◆ **What you should do**
Two lines in the data below mark the range: the one with "none -> pink duck [585,335,658,380]" and the one with "red cone [532,65,600,154]". Return both, along with every line between them, exactly.

Entries supplied START

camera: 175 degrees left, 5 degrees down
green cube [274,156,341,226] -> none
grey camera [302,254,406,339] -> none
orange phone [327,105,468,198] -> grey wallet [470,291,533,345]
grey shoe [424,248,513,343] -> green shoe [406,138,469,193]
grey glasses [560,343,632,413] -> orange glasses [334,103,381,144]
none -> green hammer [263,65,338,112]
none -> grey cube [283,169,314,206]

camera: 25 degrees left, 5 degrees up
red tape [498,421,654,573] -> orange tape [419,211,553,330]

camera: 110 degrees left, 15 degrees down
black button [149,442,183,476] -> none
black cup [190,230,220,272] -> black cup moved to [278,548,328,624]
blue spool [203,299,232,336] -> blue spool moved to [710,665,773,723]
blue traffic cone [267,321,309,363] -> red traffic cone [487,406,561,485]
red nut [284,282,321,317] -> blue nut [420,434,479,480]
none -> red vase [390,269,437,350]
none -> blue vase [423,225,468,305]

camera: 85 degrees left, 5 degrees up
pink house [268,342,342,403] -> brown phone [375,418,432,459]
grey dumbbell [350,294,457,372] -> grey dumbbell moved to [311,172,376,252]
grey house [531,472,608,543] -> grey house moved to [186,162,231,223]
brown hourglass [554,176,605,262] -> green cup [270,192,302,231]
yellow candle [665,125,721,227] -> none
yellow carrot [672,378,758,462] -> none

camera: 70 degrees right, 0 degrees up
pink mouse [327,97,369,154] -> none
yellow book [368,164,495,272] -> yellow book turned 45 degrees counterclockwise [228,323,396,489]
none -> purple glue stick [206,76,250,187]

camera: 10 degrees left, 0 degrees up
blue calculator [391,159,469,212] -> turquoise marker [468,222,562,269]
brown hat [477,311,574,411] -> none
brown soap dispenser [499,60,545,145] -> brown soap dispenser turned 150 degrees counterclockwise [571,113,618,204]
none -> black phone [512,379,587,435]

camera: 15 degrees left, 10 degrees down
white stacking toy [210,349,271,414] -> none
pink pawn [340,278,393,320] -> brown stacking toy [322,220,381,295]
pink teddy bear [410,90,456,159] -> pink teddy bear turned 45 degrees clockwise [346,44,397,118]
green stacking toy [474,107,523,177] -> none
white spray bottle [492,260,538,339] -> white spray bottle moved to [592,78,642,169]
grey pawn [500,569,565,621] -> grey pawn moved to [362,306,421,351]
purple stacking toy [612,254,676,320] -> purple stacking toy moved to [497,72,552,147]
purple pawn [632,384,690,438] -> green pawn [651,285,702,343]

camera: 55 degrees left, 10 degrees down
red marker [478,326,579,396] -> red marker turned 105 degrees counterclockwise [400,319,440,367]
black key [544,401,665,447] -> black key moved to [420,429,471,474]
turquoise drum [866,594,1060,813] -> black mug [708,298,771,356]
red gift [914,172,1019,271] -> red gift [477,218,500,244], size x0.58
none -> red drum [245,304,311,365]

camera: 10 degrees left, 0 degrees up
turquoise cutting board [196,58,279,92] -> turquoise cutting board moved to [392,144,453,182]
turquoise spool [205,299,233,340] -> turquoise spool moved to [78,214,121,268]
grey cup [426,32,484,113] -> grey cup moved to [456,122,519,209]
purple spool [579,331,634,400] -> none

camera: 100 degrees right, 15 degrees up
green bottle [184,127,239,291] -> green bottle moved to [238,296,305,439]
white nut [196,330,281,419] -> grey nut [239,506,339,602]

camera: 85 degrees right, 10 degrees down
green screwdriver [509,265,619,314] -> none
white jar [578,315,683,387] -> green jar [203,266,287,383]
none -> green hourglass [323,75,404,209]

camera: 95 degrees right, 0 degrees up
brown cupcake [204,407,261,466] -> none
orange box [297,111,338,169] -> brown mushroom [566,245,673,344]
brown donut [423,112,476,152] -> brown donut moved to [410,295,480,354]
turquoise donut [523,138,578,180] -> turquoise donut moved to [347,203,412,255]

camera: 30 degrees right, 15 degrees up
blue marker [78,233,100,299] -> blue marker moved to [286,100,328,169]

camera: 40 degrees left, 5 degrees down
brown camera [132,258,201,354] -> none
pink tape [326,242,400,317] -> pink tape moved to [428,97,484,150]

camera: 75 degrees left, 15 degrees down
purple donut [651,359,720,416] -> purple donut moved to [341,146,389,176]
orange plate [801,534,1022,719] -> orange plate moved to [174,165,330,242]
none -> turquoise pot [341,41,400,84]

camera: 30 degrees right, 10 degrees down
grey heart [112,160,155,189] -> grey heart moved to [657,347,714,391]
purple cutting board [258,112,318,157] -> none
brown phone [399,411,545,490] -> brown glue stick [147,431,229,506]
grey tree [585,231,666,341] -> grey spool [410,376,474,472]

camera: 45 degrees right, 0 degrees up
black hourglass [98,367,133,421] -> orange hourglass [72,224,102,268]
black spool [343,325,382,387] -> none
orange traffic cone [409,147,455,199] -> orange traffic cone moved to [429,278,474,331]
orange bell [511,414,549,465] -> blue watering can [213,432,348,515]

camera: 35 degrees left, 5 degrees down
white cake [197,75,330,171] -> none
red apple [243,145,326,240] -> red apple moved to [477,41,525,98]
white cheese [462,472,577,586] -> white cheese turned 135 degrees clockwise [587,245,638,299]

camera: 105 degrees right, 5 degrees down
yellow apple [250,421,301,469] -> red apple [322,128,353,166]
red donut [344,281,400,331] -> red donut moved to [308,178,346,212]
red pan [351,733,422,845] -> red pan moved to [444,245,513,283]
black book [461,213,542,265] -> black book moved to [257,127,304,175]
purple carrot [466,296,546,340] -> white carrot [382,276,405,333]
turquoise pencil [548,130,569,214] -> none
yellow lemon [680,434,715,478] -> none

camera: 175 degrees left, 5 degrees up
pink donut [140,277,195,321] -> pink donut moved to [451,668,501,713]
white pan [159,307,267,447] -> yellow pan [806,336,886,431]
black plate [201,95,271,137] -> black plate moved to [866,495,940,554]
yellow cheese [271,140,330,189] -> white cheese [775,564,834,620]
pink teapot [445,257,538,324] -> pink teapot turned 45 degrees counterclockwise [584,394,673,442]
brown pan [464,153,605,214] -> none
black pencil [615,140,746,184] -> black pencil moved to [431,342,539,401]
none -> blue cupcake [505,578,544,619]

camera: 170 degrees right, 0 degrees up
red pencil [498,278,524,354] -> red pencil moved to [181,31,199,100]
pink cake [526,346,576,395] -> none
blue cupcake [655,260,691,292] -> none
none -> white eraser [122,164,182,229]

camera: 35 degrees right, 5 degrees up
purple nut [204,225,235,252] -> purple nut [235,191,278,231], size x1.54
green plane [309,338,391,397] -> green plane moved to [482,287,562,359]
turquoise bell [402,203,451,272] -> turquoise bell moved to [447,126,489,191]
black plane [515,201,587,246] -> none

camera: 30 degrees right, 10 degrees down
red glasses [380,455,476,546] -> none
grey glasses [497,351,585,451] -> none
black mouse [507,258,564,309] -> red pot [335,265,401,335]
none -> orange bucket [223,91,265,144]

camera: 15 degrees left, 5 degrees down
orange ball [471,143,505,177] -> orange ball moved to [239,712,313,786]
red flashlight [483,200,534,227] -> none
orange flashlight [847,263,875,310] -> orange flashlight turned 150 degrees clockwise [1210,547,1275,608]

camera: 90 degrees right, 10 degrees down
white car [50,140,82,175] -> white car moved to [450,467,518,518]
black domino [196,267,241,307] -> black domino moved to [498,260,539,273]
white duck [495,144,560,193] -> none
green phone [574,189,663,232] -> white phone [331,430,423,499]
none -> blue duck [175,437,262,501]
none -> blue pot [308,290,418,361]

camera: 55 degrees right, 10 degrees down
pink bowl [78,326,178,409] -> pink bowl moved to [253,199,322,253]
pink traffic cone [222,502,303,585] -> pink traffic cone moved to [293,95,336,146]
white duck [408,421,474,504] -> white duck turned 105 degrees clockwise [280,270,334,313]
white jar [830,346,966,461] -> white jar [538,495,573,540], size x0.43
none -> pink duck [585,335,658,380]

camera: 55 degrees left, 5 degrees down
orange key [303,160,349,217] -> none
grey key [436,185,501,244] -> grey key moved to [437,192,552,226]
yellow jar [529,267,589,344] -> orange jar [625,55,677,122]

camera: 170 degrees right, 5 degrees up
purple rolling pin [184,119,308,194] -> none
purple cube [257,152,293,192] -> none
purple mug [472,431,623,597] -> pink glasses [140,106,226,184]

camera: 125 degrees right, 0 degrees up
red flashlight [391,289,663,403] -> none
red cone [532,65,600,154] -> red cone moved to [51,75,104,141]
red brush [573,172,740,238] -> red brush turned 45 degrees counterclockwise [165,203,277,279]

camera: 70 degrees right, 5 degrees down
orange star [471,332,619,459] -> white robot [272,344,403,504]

Entries supplied END

◆ **Output for this exercise**
none -> pink duck [585,335,658,380]

camera: 55 degrees left, 5 degrees down
orange key [303,160,349,217] -> none
grey key [436,185,501,244] -> grey key moved to [437,192,552,226]
yellow jar [529,267,589,344] -> orange jar [625,55,677,122]

camera: 170 degrees right, 5 degrees up
purple rolling pin [184,119,308,194] -> none
purple cube [257,152,293,192] -> none
purple mug [472,431,623,597] -> pink glasses [140,106,226,184]

camera: 125 degrees right, 0 degrees up
red flashlight [391,289,663,403] -> none
red cone [532,65,600,154] -> red cone moved to [51,75,104,141]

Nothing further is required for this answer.